*** Given records Section Begins ***

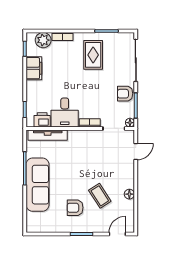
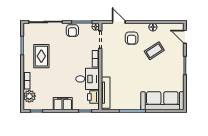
rug: (93, 55) -> (41, 56), turned 90
filing cabinet: (34, 68) -> (63, 104), moved
sofa: (37, 185) -> (162, 101), moved
armchair: (75, 208) -> (132, 38), moved

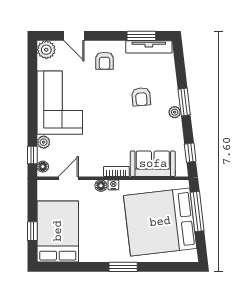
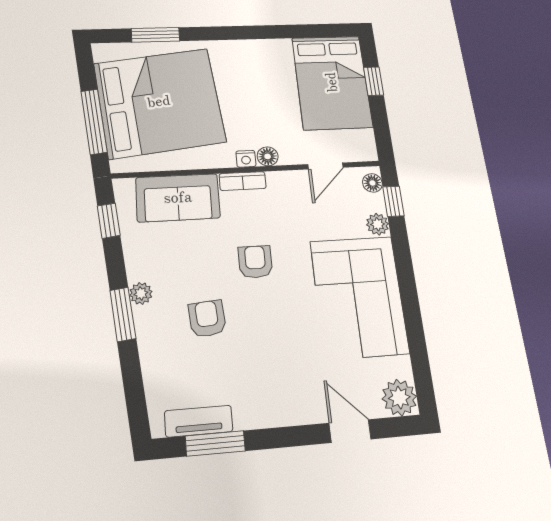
tv unit: (149, 47) -> (199, 421), width x0.71
armchair: (105, 61) -> (255, 262), moved
window: (123, 267) -> (155, 35), moved

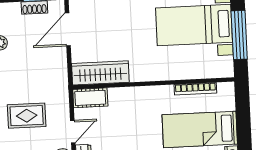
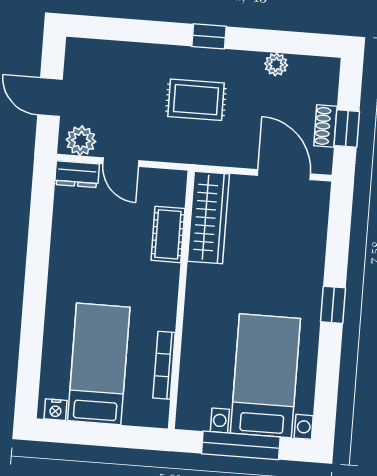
cot: (90, 98) -> (168, 234), moved
rug: (27, 116) -> (196, 100), moved, turned 90

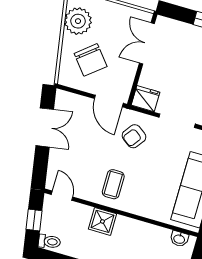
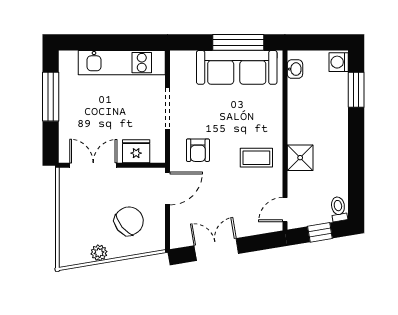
plant: (78, 21) -> (99, 253), width x0.53, depth x0.53
double door: (147, 43) -> (93, 165), swing flipped
fridge: (146, 99) -> (136, 151), moved, turned 90
armchair: (134, 136) -> (198, 150), turned 54

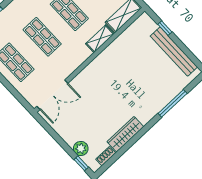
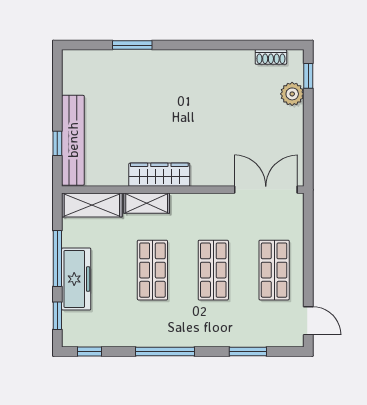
bench: (174, 52) -> (73, 140), moved
window: (173, 103) -> (132, 45), width x0.69
wardrobe: (125, 134) -> (159, 175), moved, turned 180

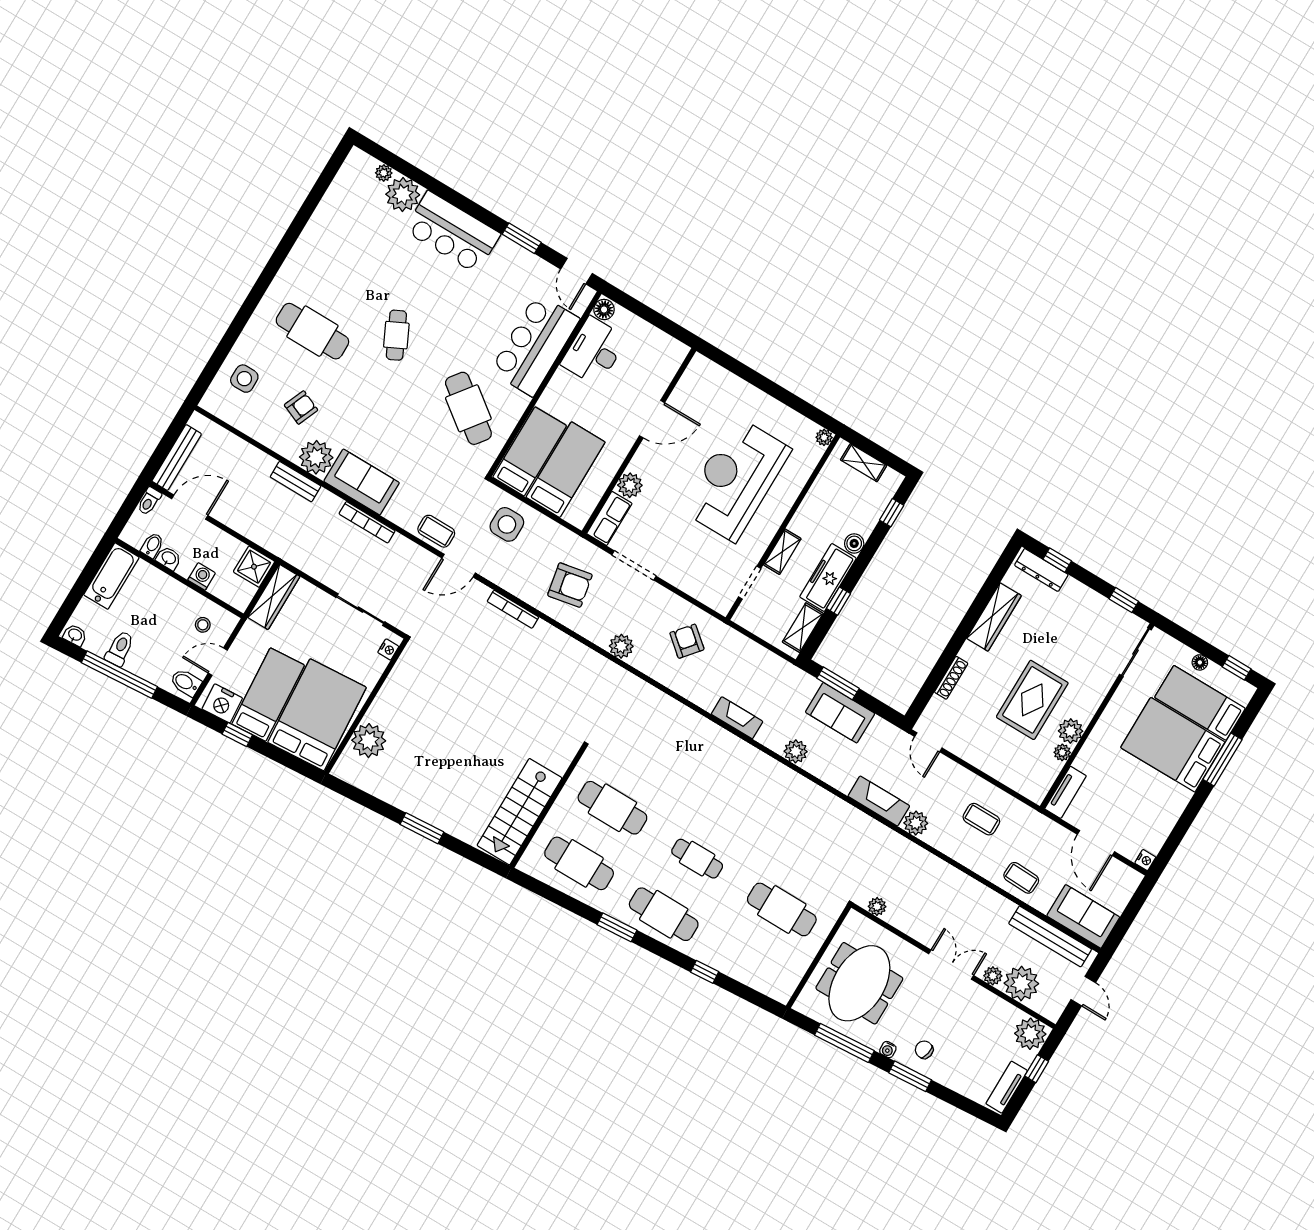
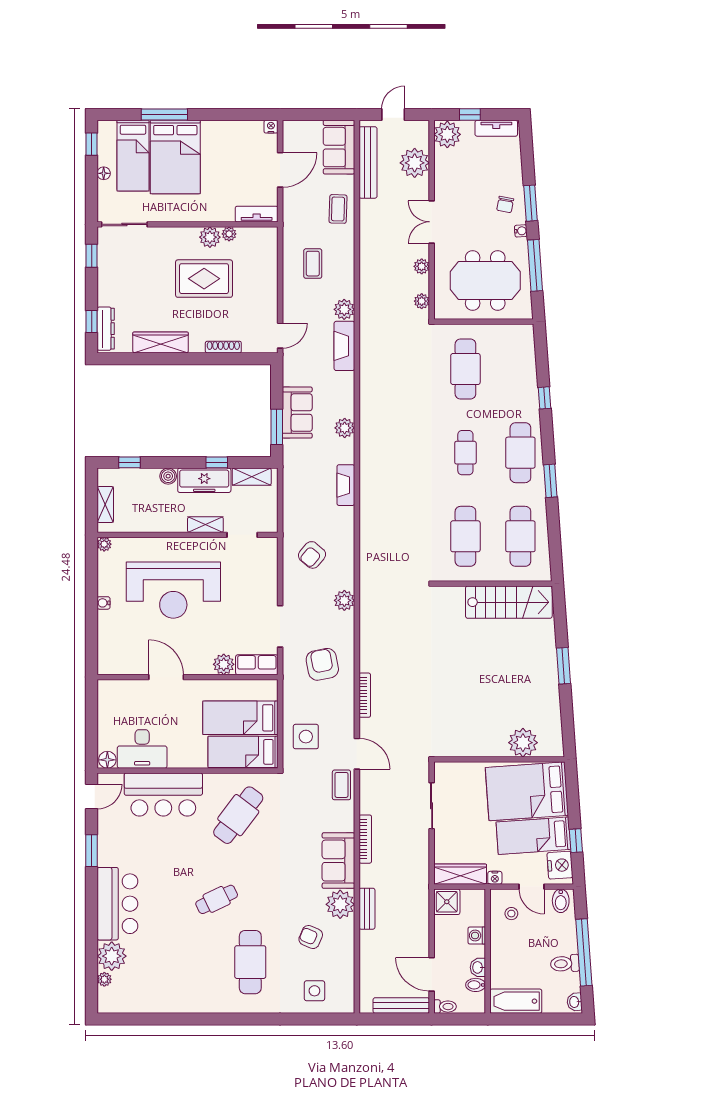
water cooler: (765, 401) -> (104, 603), added
nightstand: (388, 649) -> (495, 878), moved, turned 180
plant: (993, 976) -> (422, 266), moved

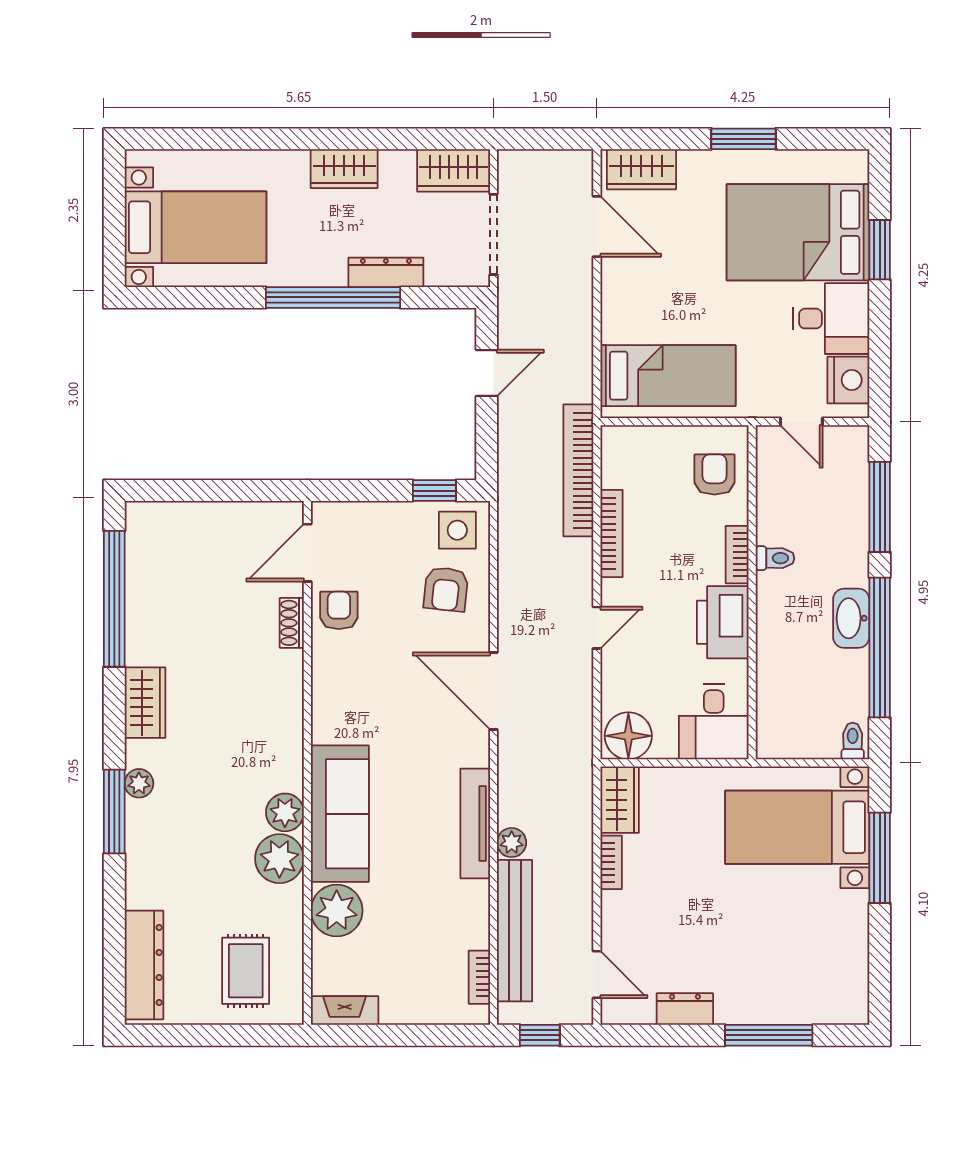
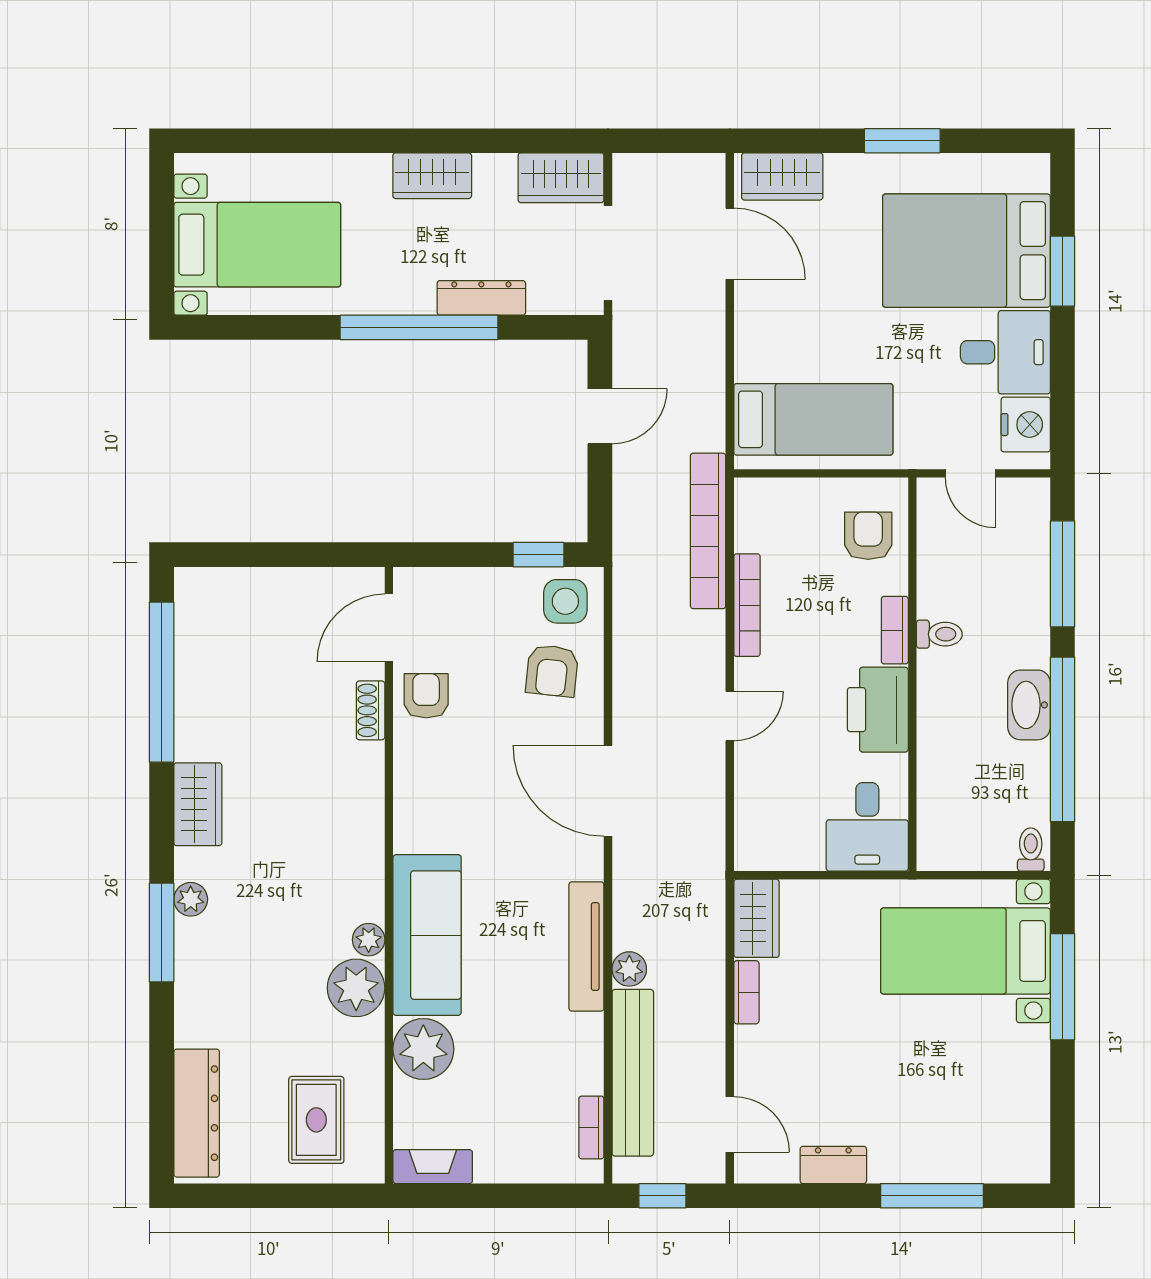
floor lamp: (628, 736) -> (767, 843), removed
plant: (285, 812) -> (369, 940), width x0.73, depth x0.73

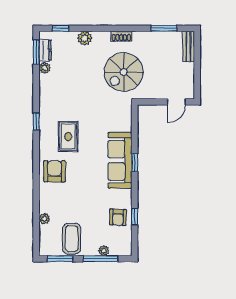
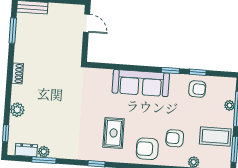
window: (36, 52) -> (44, 160), moved
spiral stairs: (124, 72) -> (53, 73), removed
rug: (68, 136) -> (114, 133), turned 90
window: (135, 163) -> (170, 70), moved
armchair: (67, 198) -> (175, 138), added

*** Given records Section Ends ***

◆ Directions for this task:
Could you return the whole listing exactly, images excluded?

◆ Answer section:
rug: (93, 55) -> (41, 56), turned 90
filing cabinet: (34, 68) -> (63, 104), moved
sofa: (37, 185) -> (162, 101), moved
armchair: (75, 208) -> (132, 38), moved

tv unit: (149, 47) -> (199, 421), width x0.71
armchair: (105, 61) -> (255, 262), moved
window: (123, 267) -> (155, 35), moved

cot: (90, 98) -> (168, 234), moved
rug: (27, 116) -> (196, 100), moved, turned 90

plant: (78, 21) -> (99, 253), width x0.53, depth x0.53
double door: (147, 43) -> (93, 165), swing flipped
fridge: (146, 99) -> (136, 151), moved, turned 90
armchair: (134, 136) -> (198, 150), turned 54

bench: (174, 52) -> (73, 140), moved
window: (173, 103) -> (132, 45), width x0.69
wardrobe: (125, 134) -> (159, 175), moved, turned 180

water cooler: (765, 401) -> (104, 603), added
nightstand: (388, 649) -> (495, 878), moved, turned 180
plant: (993, 976) -> (422, 266), moved

floor lamp: (628, 736) -> (767, 843), removed
plant: (285, 812) -> (369, 940), width x0.73, depth x0.73

window: (36, 52) -> (44, 160), moved
spiral stairs: (124, 72) -> (53, 73), removed
rug: (68, 136) -> (114, 133), turned 90
window: (135, 163) -> (170, 70), moved
armchair: (67, 198) -> (175, 138), added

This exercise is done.